- Opening Delimiter -
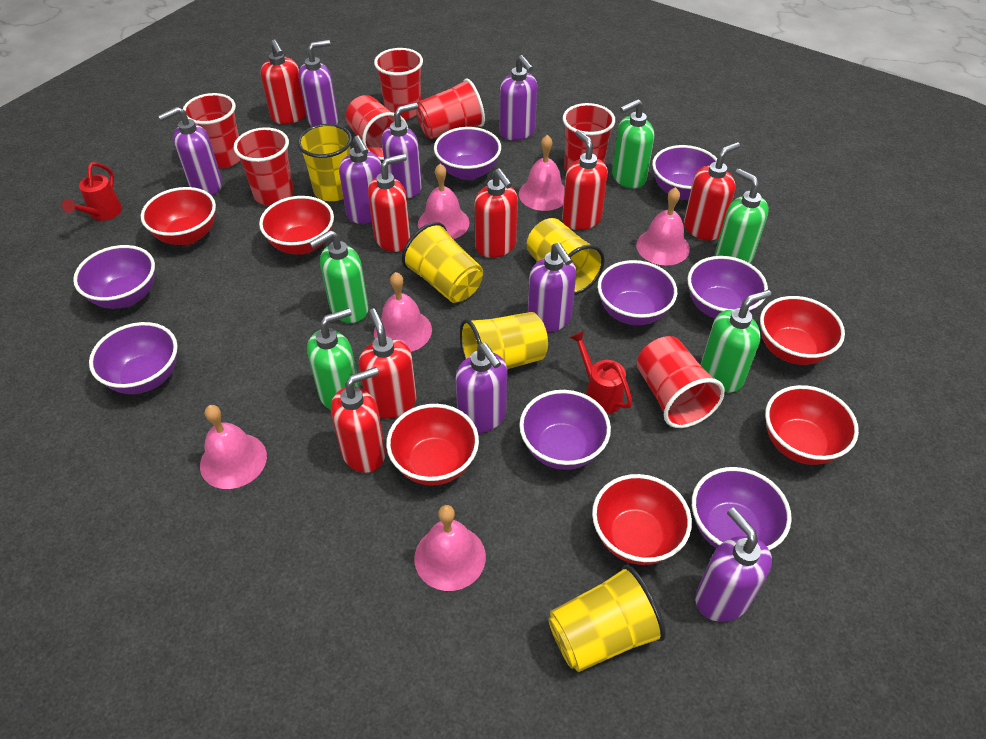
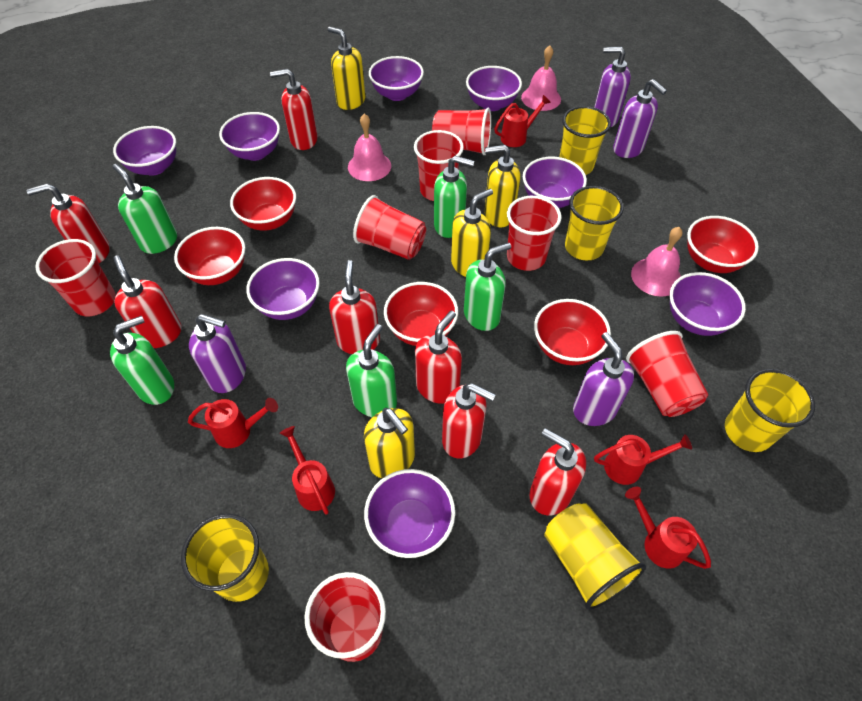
pink bell: [200,405,267,489] [374,272,432,352] [414,505,486,591] [418,164,469,239] [519,135,565,211] [636,187,690,266] = 6 -> [348,114,391,181] [521,45,561,111] [631,227,682,297] = 3
purple soap dispenser: [158,107,223,195] [299,40,338,127] [339,135,381,224] [382,103,422,198] [456,343,507,433] [500,55,537,141] [528,243,576,333] [695,508,772,622] = 8 -> [189,314,246,393] [573,332,634,426] [594,46,631,127] [613,79,667,158] = 4
red bowl: [141,187,216,245] [259,196,334,255] [386,404,479,486] [592,474,692,565] [760,296,845,365] [765,385,859,465] = 6 -> [174,227,245,285] [230,177,296,231] [384,282,458,346] [534,299,611,365] [687,216,759,273] = 5
red watering can: [62,162,122,221] [570,331,632,414] = 2 -> [188,398,278,448] [280,426,335,515] [494,95,551,147] [594,434,692,485] [625,487,711,569] = 5
yellow soap dispenser: none = 0 -> [328,27,365,110] [364,408,415,478] [451,189,493,277] [485,145,520,227] = 4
- Closing Delimiter -
Problem:
Where pictures occur in the material above, omit them and return everything else exactly.

Answer for this exercise:
pink bell: [200,405,267,489] [374,272,432,352] [414,505,486,591] [418,164,469,239] [519,135,565,211] [636,187,690,266] = 6 -> [348,114,391,181] [521,45,561,111] [631,227,682,297] = 3
purple soap dispenser: [158,107,223,195] [299,40,338,127] [339,135,381,224] [382,103,422,198] [456,343,507,433] [500,55,537,141] [528,243,576,333] [695,508,772,622] = 8 -> [189,314,246,393] [573,332,634,426] [594,46,631,127] [613,79,667,158] = 4
red bowl: [141,187,216,245] [259,196,334,255] [386,404,479,486] [592,474,692,565] [760,296,845,365] [765,385,859,465] = 6 -> [174,227,245,285] [230,177,296,231] [384,282,458,346] [534,299,611,365] [687,216,759,273] = 5
red watering can: [62,162,122,221] [570,331,632,414] = 2 -> [188,398,278,448] [280,426,335,515] [494,95,551,147] [594,434,692,485] [625,487,711,569] = 5
yellow soap dispenser: none = 0 -> [328,27,365,110] [364,408,415,478] [451,189,493,277] [485,145,520,227] = 4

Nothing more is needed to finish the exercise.